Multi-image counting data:
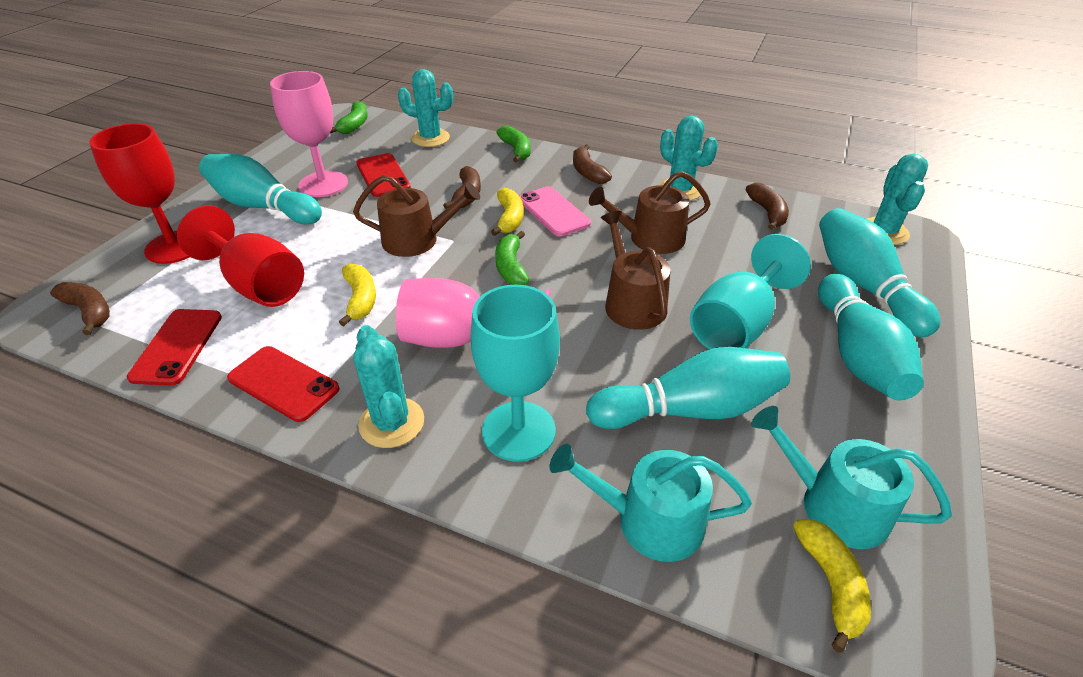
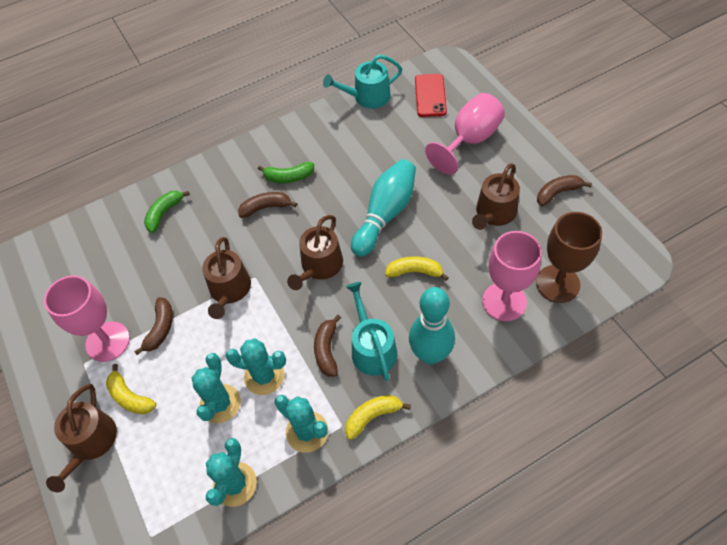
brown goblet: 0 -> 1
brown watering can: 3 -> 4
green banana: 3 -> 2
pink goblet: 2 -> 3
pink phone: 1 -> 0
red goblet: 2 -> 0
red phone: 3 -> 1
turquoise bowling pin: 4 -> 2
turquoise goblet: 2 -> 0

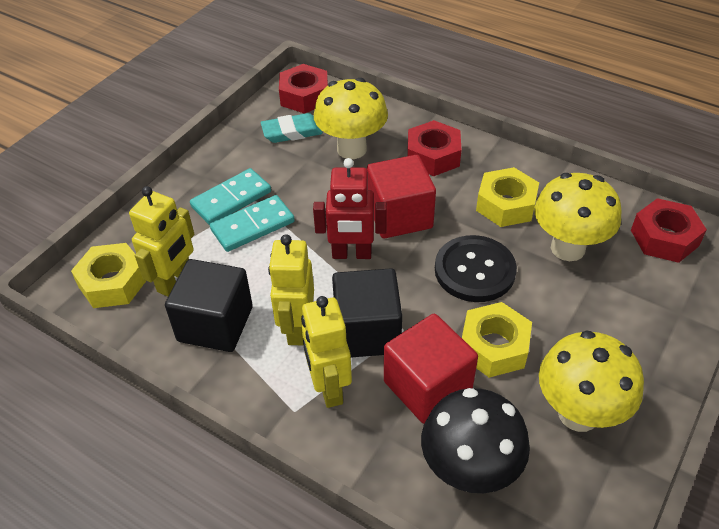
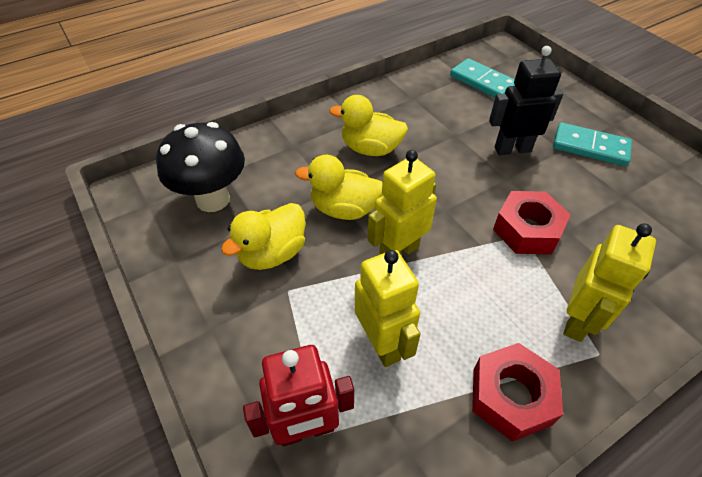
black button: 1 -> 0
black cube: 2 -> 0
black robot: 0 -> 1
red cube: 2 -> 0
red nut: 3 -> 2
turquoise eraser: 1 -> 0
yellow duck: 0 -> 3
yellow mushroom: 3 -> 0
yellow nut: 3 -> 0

Directive: Apart from the pictures, every line above must be printed exactly.

Exercise result:
brown goblet: 0 -> 1
brown watering can: 3 -> 4
green banana: 3 -> 2
pink goblet: 2 -> 3
pink phone: 1 -> 0
red goblet: 2 -> 0
red phone: 3 -> 1
turquoise bowling pin: 4 -> 2
turquoise goblet: 2 -> 0

black button: 1 -> 0
black cube: 2 -> 0
black robot: 0 -> 1
red cube: 2 -> 0
red nut: 3 -> 2
turquoise eraser: 1 -> 0
yellow duck: 0 -> 3
yellow mushroom: 3 -> 0
yellow nut: 3 -> 0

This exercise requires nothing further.